(THE PROBLEM) Every line below that includes "size" counts toward the total. Report that total alone.

(EXCERPTED DATA)
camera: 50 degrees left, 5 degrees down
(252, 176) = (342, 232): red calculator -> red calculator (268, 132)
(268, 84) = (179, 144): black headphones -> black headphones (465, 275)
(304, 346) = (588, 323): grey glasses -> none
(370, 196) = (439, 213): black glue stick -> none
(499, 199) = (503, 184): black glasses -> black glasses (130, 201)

...

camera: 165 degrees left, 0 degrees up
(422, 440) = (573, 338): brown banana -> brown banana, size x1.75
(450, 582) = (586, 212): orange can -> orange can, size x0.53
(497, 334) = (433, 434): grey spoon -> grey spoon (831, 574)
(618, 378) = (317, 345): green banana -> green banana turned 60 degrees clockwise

(REPLY TO THE TASK) 2